**ACTIVITY**
Go through the listing below from the line containing "IMU3 pin SCL: A0 -> A5" to its last line, retyping each line exactly and nothing else.

**GIVEN DATA**
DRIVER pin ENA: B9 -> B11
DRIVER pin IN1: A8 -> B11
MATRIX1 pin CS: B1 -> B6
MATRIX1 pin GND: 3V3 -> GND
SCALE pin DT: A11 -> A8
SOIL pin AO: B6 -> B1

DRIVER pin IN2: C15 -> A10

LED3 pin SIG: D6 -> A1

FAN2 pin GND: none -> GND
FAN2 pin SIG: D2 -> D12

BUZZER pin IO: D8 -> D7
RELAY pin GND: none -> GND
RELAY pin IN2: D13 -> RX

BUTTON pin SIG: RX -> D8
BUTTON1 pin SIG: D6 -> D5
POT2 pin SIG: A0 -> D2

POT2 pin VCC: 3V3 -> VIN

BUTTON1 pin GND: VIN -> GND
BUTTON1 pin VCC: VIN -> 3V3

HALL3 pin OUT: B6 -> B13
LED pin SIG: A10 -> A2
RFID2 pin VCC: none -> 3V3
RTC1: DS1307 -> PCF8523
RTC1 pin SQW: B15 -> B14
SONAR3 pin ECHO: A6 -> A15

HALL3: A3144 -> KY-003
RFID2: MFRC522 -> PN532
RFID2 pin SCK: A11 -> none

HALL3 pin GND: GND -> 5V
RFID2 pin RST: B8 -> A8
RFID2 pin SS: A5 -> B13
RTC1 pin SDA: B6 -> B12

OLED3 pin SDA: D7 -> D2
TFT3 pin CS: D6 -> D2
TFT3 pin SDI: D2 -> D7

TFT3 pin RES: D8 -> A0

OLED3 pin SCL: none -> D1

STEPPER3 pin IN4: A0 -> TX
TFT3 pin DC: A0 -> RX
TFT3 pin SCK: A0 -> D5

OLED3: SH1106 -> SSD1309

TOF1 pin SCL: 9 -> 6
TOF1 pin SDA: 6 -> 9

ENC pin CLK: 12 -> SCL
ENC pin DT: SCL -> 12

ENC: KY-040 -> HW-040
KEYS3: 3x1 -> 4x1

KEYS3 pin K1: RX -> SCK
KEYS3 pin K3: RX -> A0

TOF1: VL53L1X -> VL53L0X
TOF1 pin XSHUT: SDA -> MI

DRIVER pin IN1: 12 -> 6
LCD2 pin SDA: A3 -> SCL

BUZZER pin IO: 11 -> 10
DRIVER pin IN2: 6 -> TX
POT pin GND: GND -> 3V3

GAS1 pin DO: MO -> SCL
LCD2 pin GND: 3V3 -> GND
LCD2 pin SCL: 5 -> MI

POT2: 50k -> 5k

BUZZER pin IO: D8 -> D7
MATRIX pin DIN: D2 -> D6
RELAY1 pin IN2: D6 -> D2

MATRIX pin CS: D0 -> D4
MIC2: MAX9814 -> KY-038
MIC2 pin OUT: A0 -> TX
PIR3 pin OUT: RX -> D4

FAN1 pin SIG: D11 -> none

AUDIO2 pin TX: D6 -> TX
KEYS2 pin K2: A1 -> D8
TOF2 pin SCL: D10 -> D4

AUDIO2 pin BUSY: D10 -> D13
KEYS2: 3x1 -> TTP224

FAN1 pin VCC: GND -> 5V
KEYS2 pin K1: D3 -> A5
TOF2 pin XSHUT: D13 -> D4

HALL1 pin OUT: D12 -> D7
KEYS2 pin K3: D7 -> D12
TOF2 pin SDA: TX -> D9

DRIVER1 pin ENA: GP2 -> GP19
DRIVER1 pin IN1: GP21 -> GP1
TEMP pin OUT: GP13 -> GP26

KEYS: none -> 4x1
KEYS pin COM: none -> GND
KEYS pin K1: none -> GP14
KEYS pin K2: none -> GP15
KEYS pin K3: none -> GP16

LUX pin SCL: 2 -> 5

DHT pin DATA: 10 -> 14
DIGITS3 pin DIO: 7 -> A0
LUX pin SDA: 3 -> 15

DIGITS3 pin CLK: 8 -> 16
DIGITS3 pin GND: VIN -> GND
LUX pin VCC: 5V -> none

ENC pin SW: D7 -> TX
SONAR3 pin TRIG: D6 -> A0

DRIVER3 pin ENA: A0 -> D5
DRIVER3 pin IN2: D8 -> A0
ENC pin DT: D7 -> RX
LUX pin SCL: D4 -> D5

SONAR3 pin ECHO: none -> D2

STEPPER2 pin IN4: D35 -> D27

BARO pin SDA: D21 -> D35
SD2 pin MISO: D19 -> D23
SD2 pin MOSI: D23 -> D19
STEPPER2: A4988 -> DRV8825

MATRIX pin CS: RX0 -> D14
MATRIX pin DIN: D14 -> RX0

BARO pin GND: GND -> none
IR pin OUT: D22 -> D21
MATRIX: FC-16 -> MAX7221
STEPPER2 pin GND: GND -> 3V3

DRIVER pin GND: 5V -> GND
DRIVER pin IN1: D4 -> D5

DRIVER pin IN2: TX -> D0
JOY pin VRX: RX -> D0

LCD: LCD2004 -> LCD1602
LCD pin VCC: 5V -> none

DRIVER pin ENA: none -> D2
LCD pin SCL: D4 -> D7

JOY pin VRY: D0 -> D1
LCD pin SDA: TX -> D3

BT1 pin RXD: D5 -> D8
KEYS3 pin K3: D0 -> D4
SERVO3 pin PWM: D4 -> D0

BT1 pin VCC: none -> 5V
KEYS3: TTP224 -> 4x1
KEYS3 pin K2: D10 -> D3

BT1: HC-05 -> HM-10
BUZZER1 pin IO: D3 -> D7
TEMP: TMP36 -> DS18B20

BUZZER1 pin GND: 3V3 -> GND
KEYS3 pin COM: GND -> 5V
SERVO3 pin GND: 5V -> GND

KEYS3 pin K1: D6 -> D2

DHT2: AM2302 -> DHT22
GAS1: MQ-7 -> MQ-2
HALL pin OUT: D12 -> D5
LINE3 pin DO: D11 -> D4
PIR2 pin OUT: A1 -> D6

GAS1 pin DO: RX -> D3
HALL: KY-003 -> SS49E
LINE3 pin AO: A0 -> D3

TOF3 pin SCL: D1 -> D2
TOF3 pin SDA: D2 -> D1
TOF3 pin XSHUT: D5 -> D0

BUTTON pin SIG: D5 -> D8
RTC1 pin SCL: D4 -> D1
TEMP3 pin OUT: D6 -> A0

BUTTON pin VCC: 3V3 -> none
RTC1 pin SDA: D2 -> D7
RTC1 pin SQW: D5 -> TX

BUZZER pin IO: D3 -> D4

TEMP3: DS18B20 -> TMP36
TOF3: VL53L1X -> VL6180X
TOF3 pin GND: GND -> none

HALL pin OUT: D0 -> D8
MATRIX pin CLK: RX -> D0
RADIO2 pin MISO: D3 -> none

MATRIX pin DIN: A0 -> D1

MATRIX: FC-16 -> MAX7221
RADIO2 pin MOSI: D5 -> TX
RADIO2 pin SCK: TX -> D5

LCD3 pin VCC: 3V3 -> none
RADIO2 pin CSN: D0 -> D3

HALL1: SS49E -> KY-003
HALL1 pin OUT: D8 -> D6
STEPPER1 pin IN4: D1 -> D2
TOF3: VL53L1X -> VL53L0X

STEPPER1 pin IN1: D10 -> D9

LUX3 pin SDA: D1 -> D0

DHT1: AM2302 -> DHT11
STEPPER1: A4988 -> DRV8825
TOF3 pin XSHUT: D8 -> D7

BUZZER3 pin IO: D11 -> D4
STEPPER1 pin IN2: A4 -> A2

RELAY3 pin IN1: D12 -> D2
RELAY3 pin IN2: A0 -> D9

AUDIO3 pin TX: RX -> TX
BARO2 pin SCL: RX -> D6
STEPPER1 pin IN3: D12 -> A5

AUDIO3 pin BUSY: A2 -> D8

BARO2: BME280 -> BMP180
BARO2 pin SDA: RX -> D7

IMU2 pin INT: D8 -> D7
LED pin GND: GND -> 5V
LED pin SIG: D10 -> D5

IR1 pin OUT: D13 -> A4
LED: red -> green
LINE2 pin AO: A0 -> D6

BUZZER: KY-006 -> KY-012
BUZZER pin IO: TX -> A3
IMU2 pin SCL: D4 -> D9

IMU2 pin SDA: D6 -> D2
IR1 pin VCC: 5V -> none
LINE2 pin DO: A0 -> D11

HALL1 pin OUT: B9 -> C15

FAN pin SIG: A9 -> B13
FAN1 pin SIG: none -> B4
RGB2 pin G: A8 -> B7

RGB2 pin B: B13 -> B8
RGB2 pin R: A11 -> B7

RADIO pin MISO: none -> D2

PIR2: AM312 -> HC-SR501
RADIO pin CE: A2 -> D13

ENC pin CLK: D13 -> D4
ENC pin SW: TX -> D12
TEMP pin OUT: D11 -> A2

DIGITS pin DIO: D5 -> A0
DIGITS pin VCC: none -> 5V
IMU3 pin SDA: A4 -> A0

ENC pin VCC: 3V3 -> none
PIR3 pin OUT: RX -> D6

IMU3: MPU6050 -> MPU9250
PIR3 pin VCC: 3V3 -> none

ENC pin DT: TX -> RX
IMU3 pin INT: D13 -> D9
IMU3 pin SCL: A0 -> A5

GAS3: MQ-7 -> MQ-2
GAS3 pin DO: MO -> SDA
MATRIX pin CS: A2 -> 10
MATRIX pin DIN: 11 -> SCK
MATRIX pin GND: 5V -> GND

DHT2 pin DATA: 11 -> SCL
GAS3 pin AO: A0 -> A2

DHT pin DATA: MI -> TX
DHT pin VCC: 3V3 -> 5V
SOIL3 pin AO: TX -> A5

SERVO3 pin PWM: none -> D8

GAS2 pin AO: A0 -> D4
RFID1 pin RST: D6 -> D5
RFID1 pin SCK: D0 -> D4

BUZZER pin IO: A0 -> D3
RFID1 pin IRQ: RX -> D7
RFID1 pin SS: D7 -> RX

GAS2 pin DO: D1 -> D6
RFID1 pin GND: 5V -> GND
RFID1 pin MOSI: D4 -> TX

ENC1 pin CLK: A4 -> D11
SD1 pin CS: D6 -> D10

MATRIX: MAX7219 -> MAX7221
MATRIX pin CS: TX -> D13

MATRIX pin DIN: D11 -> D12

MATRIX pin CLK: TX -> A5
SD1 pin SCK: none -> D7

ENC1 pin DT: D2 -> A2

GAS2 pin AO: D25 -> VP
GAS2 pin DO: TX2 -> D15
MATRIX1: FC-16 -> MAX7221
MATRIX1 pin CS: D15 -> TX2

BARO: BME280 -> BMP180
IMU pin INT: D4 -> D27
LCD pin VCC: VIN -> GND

**FINAL ANSWER**
IMU3 pin SCL: A0 -> A5

GAS3: MQ-7 -> MQ-2
GAS3 pin DO: MO -> SDA
MATRIX pin CS: A2 -> 10
MATRIX pin DIN: 11 -> SCK
MATRIX pin GND: 5V -> GND

DHT2 pin DATA: 11 -> SCL
GAS3 pin AO: A0 -> A2

DHT pin DATA: MI -> TX
DHT pin VCC: 3V3 -> 5V
SOIL3 pin AO: TX -> A5

SERVO3 pin PWM: none -> D8

GAS2 pin AO: A0 -> D4
RFID1 pin RST: D6 -> D5
RFID1 pin SCK: D0 -> D4

BUZZER pin IO: A0 -> D3
RFID1 pin IRQ: RX -> D7
RFID1 pin SS: D7 -> RX

GAS2 pin DO: D1 -> D6
RFID1 pin GND: 5V -> GND
RFID1 pin MOSI: D4 -> TX

ENC1 pin CLK: A4 -> D11
SD1 pin CS: D6 -> D10

MATRIX: MAX7219 -> MAX7221
MATRIX pin CS: TX -> D13

MATRIX pin DIN: D11 -> D12

MATRIX pin CLK: TX -> A5
SD1 pin SCK: none -> D7

ENC1 pin DT: D2 -> A2

GAS2 pin AO: D25 -> VP
GAS2 pin DO: TX2 -> D15
MATRIX1: FC-16 -> MAX7221
MATRIX1 pin CS: D15 -> TX2

BARO: BME280 -> BMP180
IMU pin INT: D4 -> D27
LCD pin VCC: VIN -> GND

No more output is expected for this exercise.